Coordinate-based change listings
+-------+

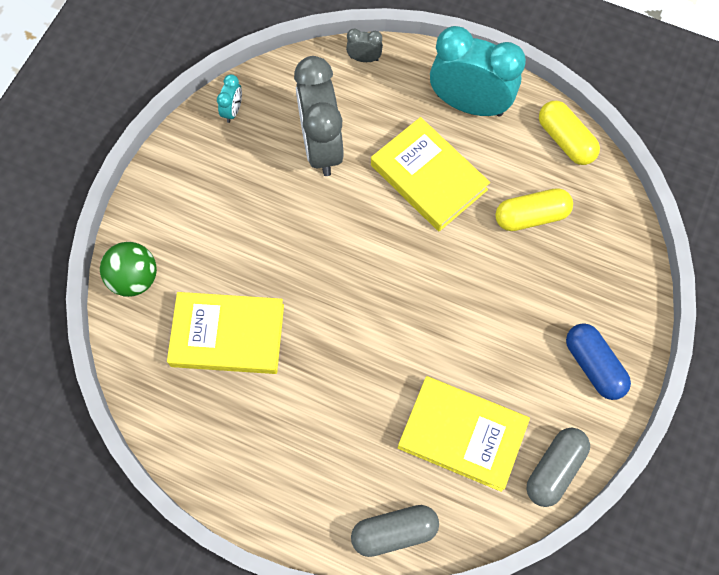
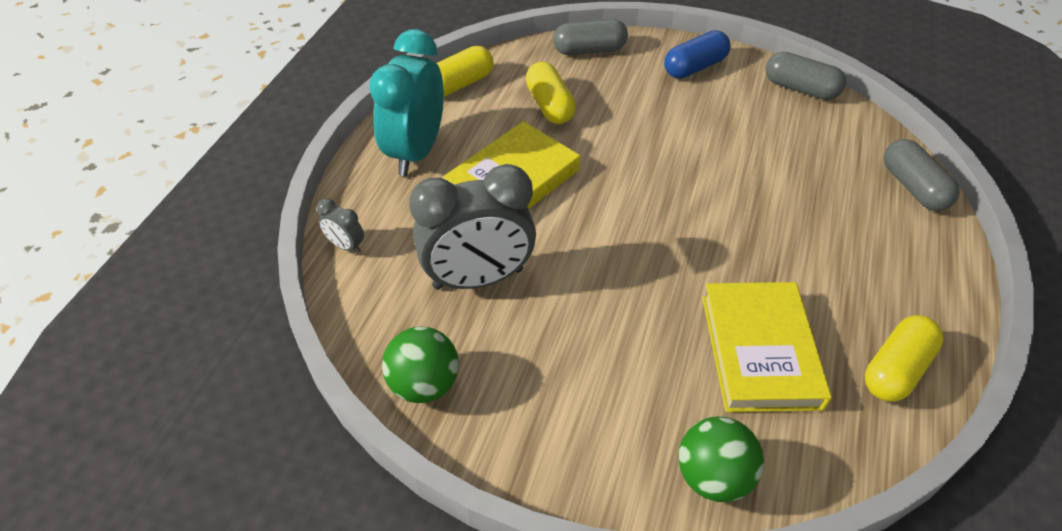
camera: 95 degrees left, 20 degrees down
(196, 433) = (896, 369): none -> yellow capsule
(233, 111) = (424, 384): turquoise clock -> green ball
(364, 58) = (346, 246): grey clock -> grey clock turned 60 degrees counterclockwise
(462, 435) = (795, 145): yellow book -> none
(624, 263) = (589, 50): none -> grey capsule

+-------+

> **What is required**
What you produce should repeat the data word for word while omitting all images.

> **Answer to this task**
camera: 95 degrees left, 20 degrees down
(196, 433) = (896, 369): none -> yellow capsule
(233, 111) = (424, 384): turquoise clock -> green ball
(364, 58) = (346, 246): grey clock -> grey clock turned 60 degrees counterclockwise
(462, 435) = (795, 145): yellow book -> none
(624, 263) = (589, 50): none -> grey capsule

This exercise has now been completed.